▶ **WHAT THE TASK ASKS**
Nothing outside the range is to be copied. From the entries below, reproduce exactly the lines starting at the one with "cyan brick E1:E3" and ending at the one with "yellow tile J6:J8", without pictures.

▶ **PROVIDED RECORDS**
*****

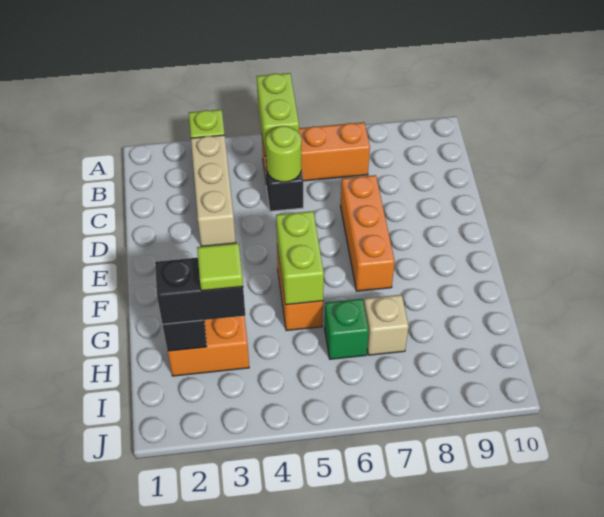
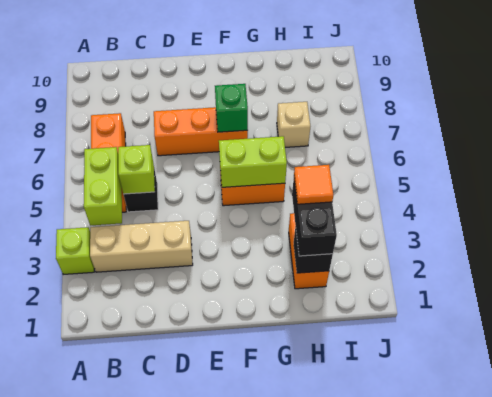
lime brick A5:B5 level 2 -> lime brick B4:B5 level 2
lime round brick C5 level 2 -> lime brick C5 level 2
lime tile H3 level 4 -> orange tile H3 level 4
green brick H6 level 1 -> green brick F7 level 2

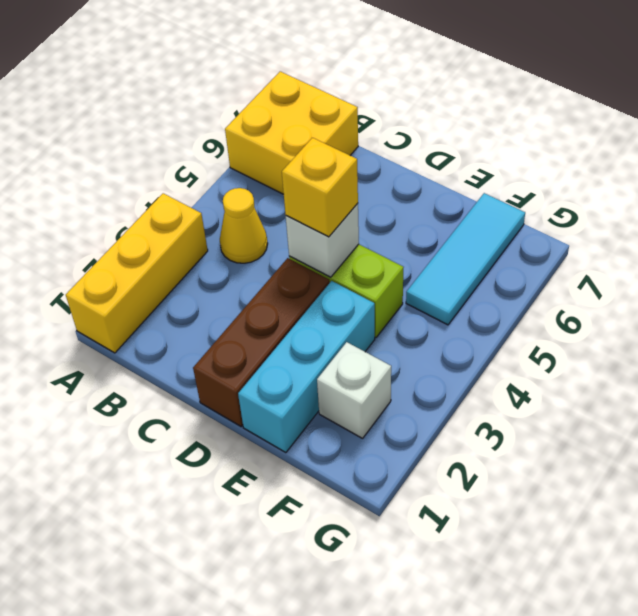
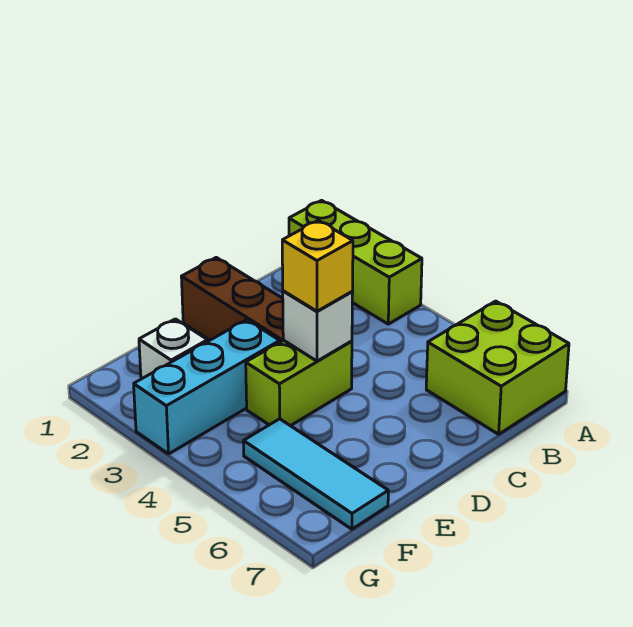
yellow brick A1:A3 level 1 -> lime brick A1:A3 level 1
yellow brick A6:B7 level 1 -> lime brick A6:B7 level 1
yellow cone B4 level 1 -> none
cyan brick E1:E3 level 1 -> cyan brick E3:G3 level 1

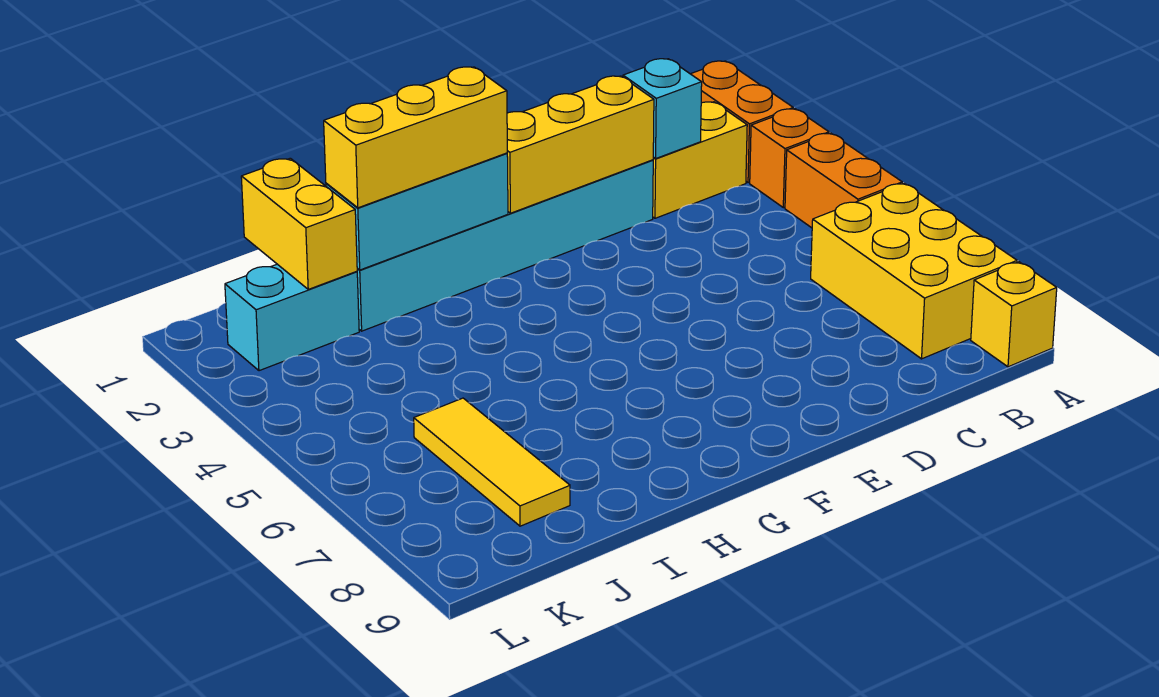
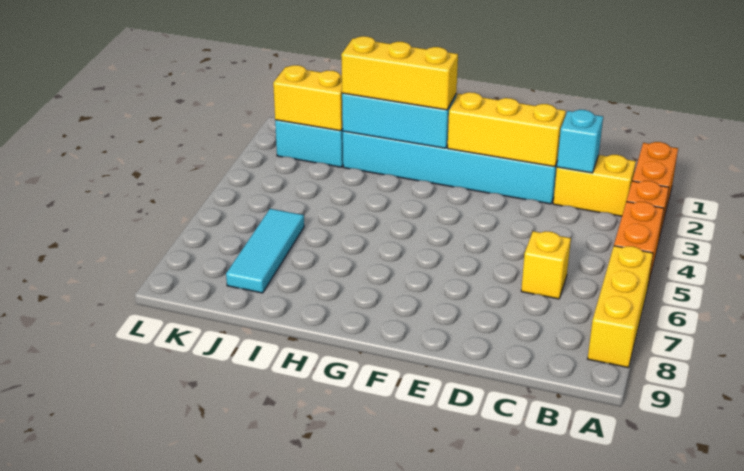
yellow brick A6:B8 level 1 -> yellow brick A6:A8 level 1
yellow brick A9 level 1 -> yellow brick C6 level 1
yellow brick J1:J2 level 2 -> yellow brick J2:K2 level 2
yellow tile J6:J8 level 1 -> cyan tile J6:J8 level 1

*****

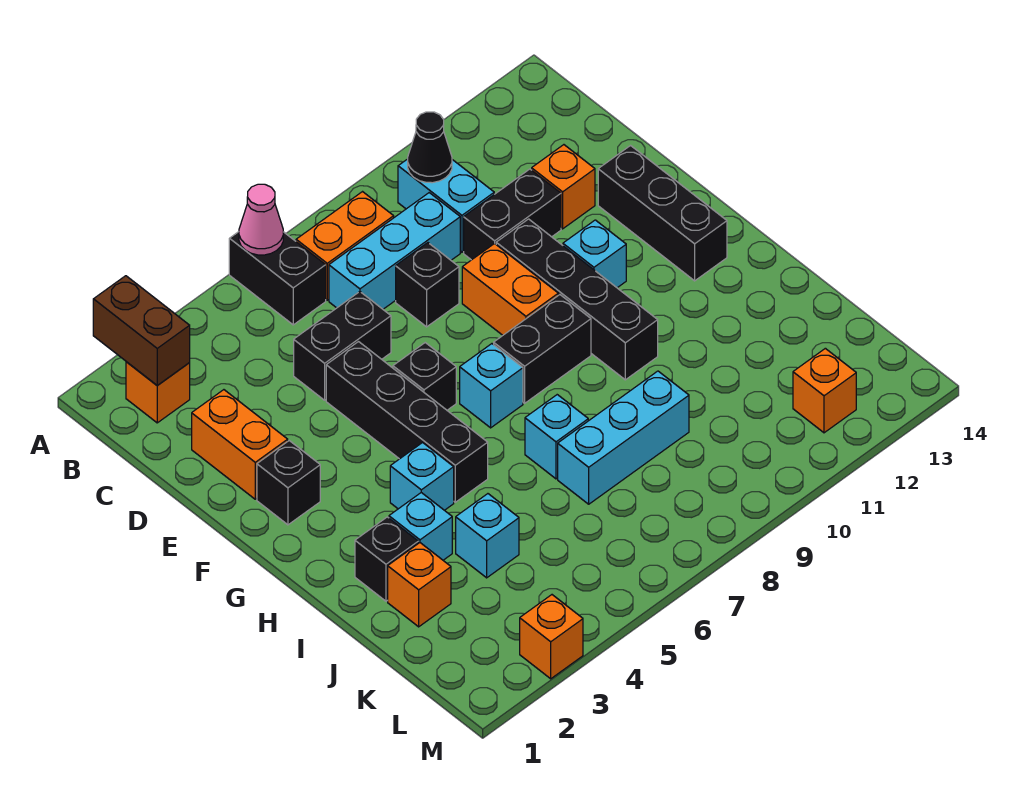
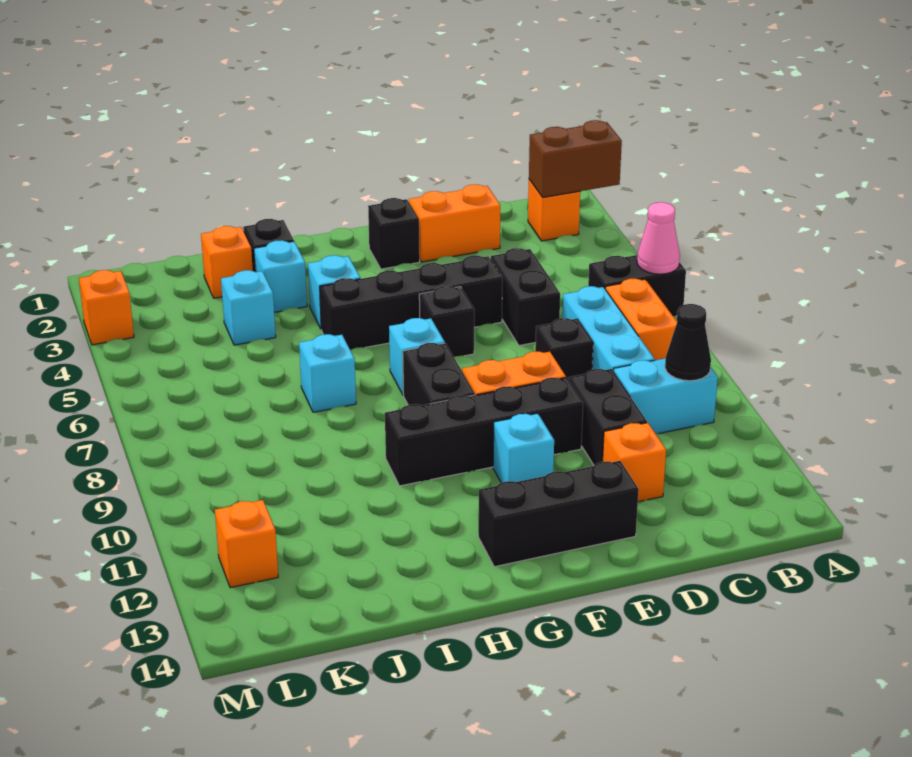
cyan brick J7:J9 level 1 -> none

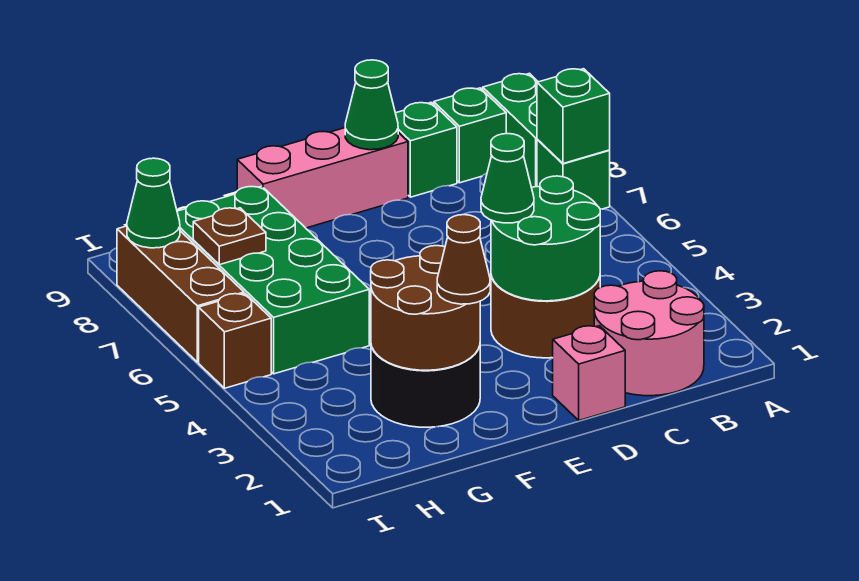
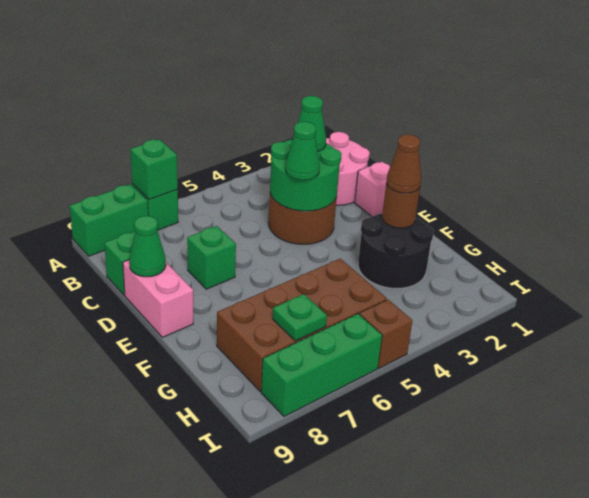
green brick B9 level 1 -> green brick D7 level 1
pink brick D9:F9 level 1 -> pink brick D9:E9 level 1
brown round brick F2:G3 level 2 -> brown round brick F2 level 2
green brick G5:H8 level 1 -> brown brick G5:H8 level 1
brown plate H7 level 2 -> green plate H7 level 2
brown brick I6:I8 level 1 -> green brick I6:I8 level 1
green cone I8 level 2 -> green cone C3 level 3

*****

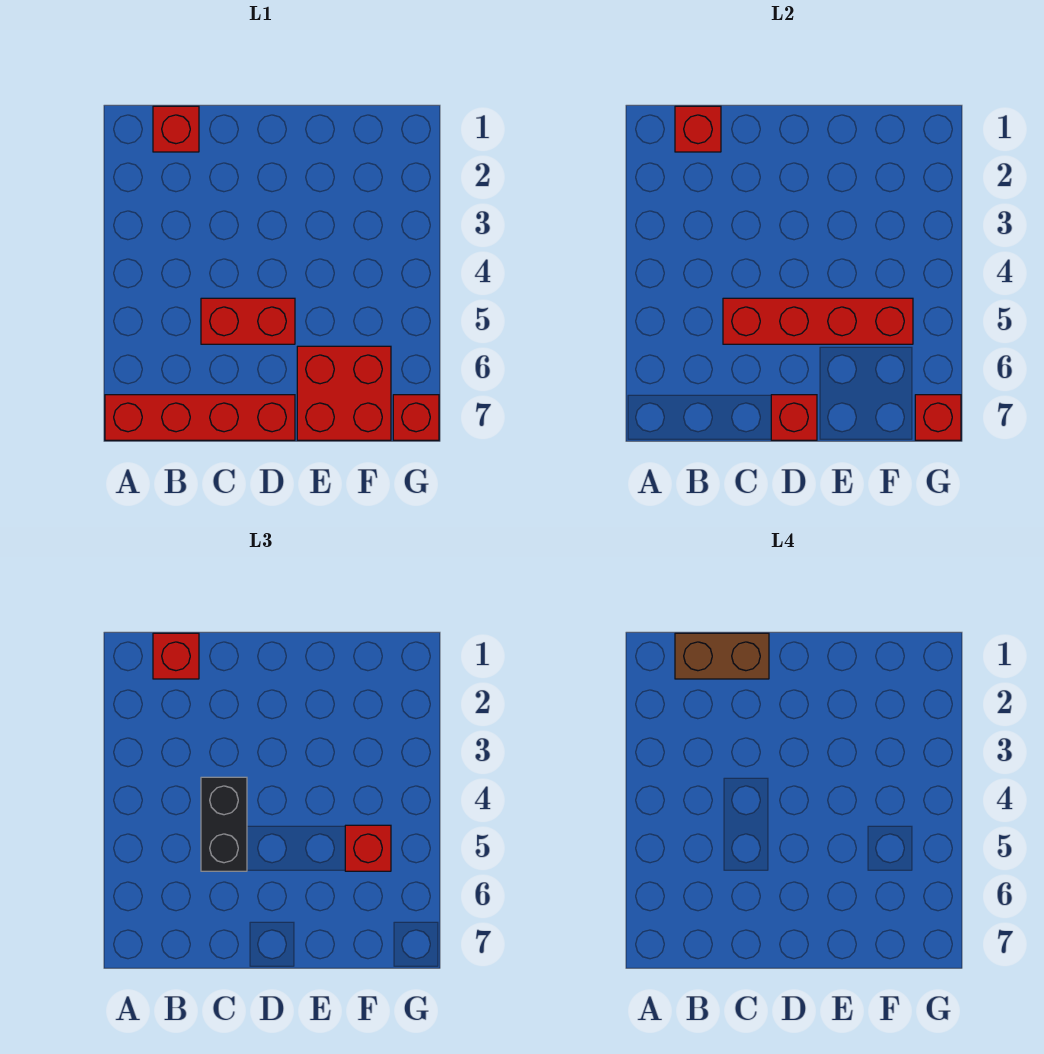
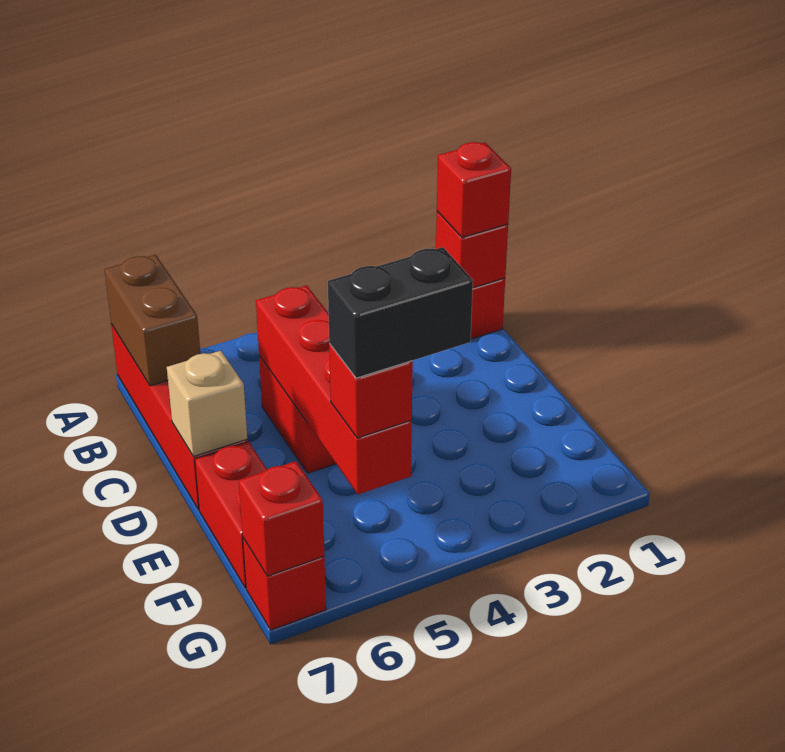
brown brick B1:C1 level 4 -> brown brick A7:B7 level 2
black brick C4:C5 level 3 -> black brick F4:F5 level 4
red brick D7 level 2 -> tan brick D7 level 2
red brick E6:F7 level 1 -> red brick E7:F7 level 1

*****

▶ **RESULT BELOW**
cyan brick E1:E3 level 1 -> cyan brick E3:G3 level 1

yellow brick A6:B8 level 1 -> yellow brick A6:A8 level 1
yellow brick A9 level 1 -> yellow brick C6 level 1
yellow brick J1:J2 level 2 -> yellow brick J2:K2 level 2
yellow tile J6:J8 level 1 -> cyan tile J6:J8 level 1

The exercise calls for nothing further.